→ Source records:
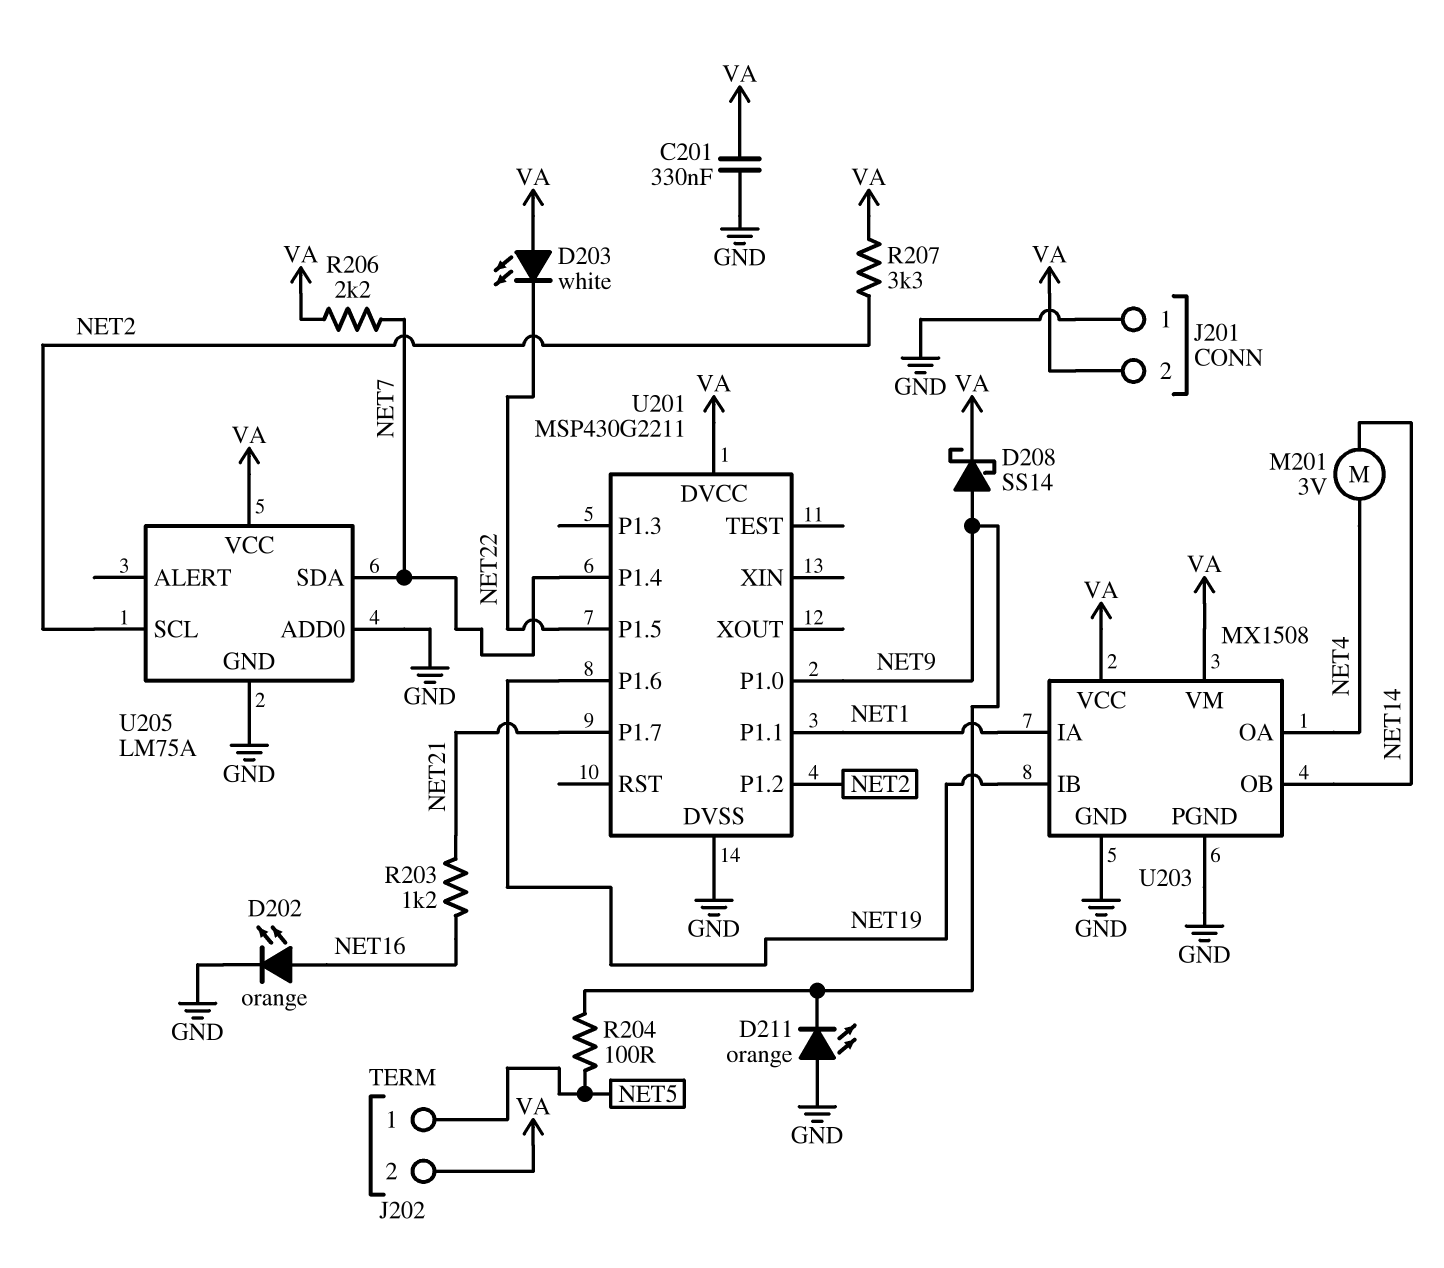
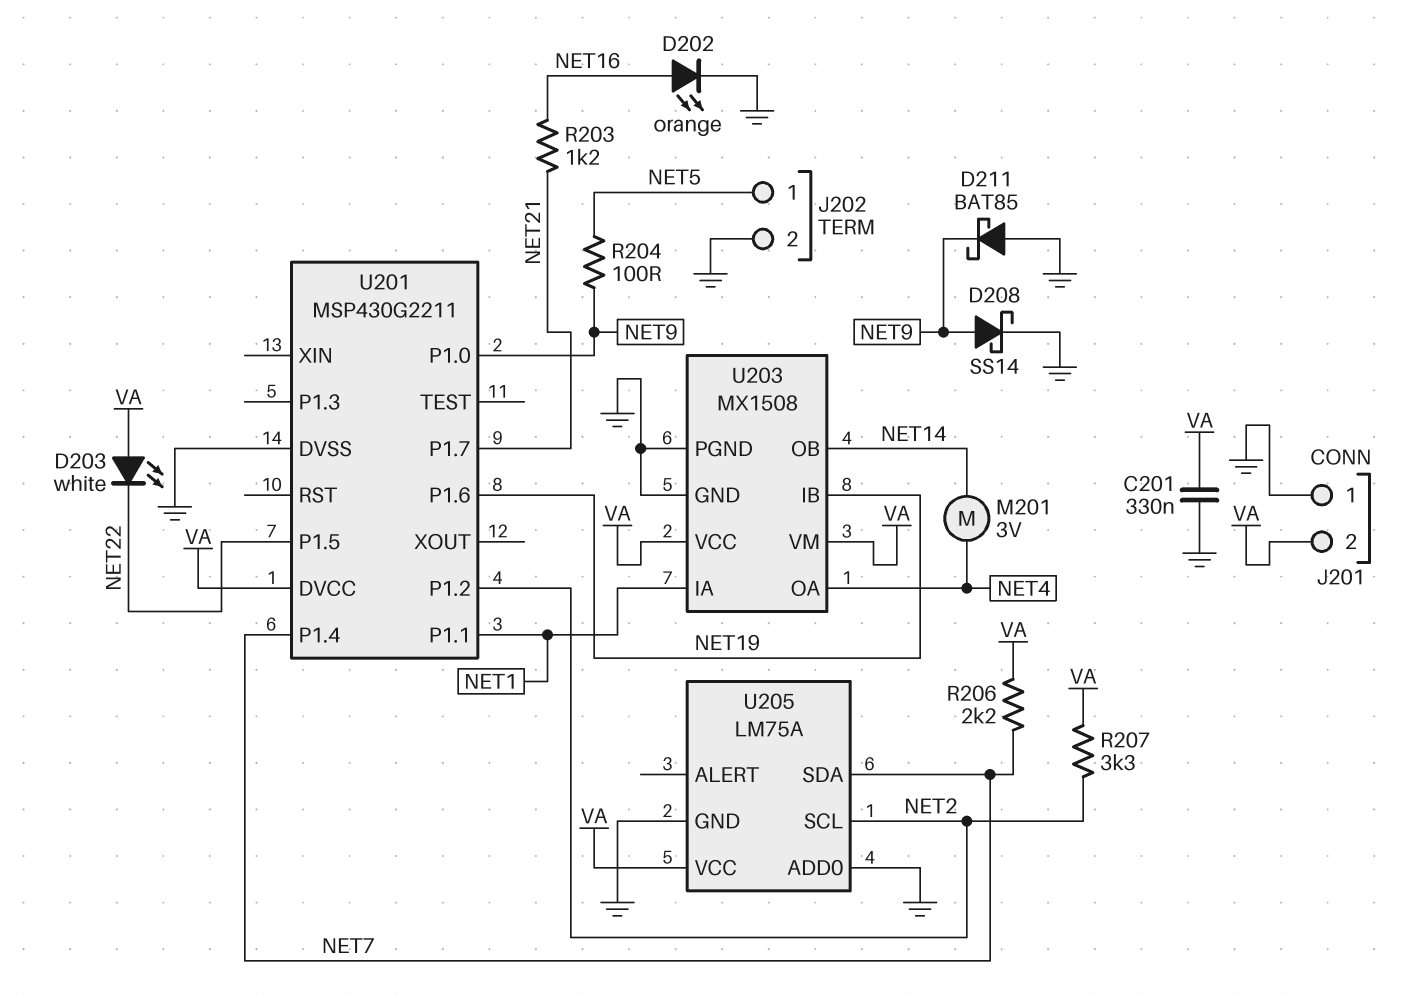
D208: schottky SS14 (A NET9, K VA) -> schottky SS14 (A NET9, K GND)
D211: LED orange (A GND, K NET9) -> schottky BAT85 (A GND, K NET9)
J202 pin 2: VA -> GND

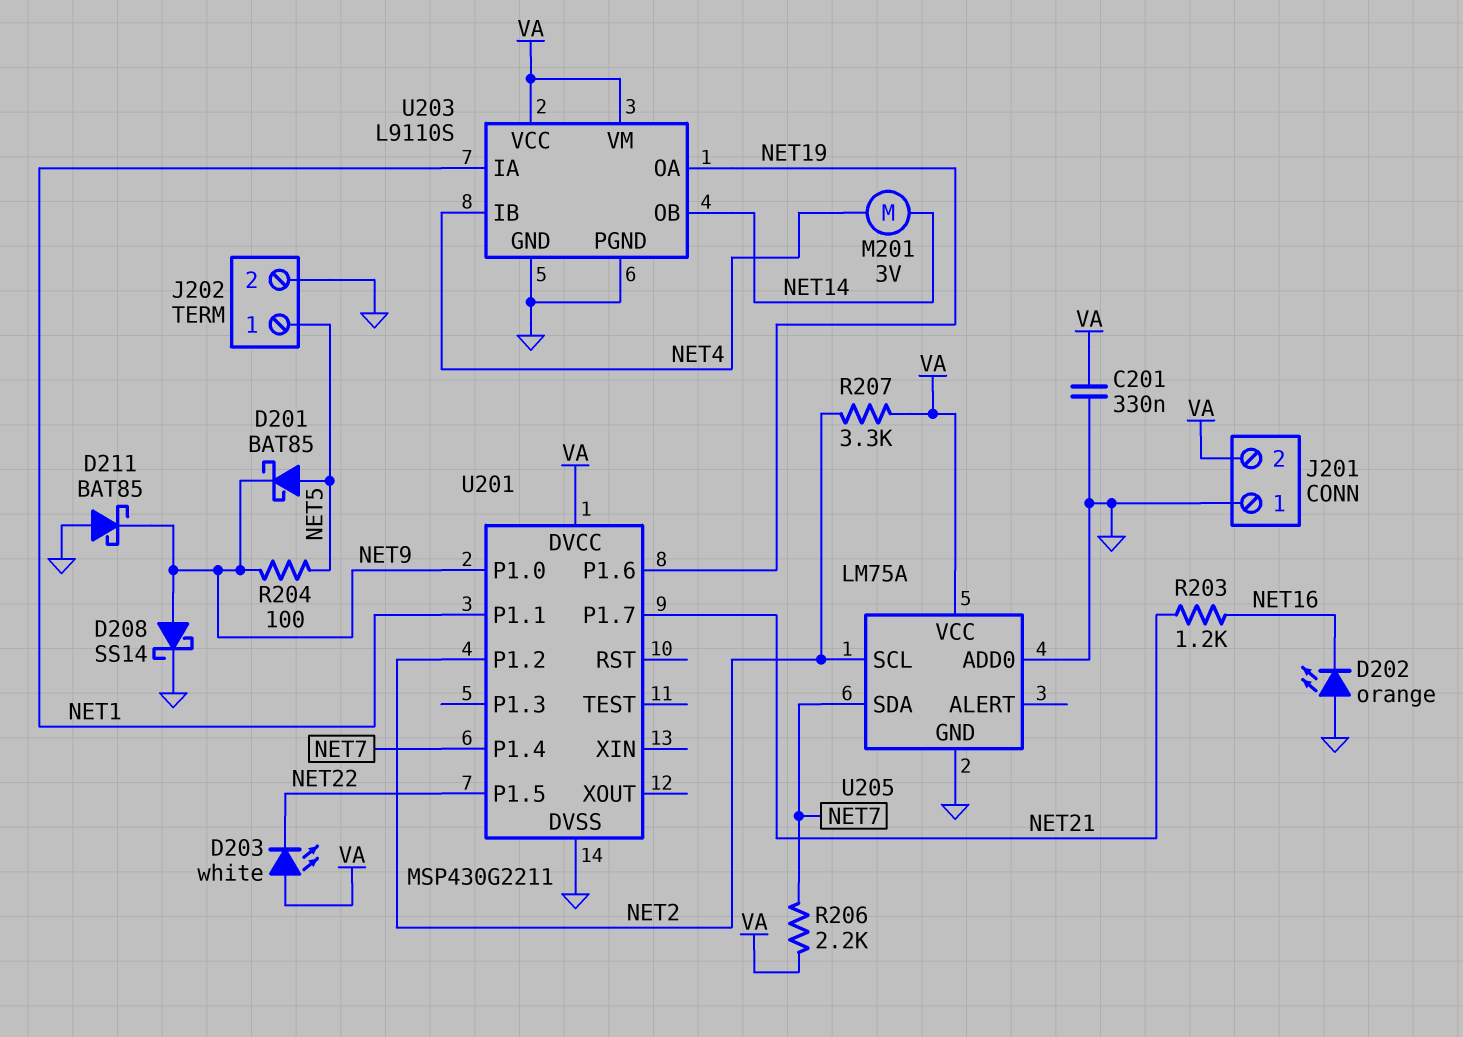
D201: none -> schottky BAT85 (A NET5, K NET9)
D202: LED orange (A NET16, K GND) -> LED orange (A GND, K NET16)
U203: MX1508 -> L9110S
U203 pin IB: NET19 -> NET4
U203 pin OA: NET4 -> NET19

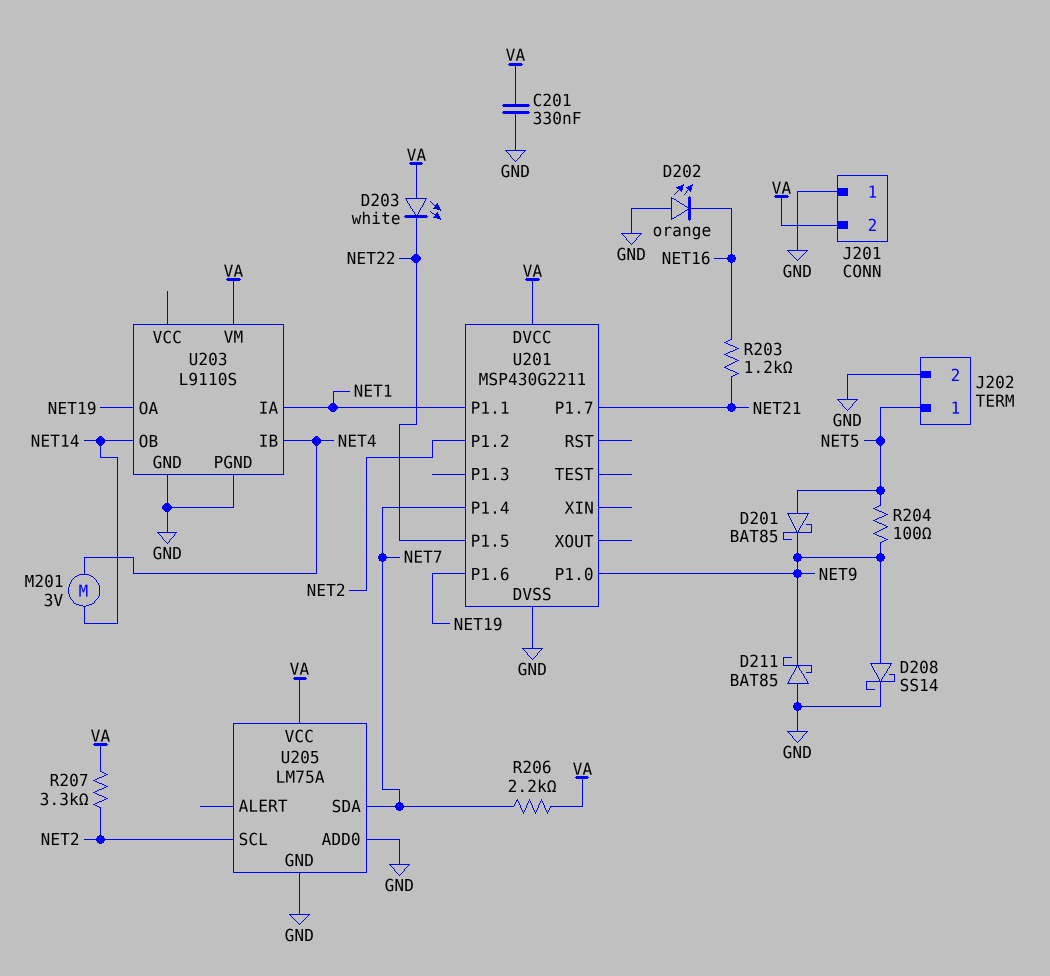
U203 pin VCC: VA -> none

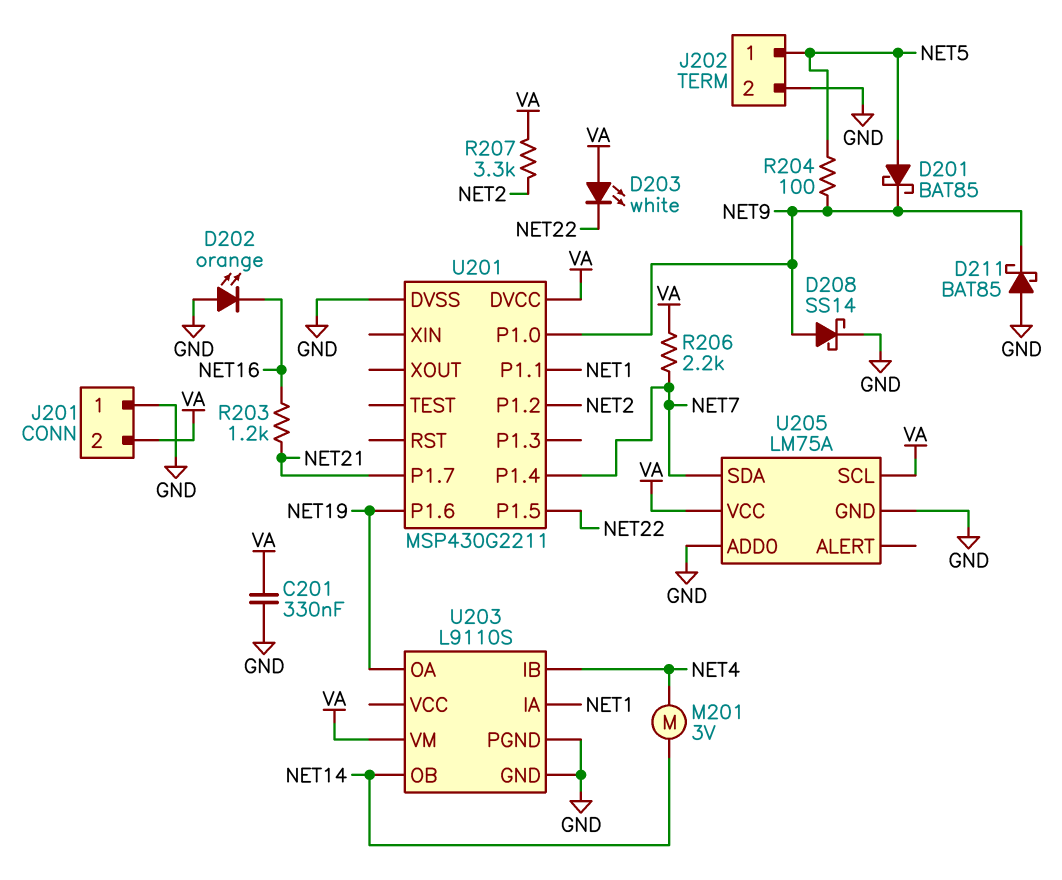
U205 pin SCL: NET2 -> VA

==

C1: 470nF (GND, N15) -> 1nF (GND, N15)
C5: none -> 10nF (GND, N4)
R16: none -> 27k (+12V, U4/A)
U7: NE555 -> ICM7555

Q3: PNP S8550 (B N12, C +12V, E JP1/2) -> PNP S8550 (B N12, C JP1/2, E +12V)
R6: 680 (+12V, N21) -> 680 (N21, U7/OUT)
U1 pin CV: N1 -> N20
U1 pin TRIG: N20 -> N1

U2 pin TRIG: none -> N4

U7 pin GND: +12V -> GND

→ Try it: Only lines that include "none" belong in the answer; return them from the entries above.

→ Your solution:
D201: none -> schottky BAT85 (A NET5, K NET9)
U203 pin VCC: VA -> none
C5: none -> 10nF (GND, N4)
R16: none -> 27k (+12V, U4/A)
U2 pin TRIG: none -> N4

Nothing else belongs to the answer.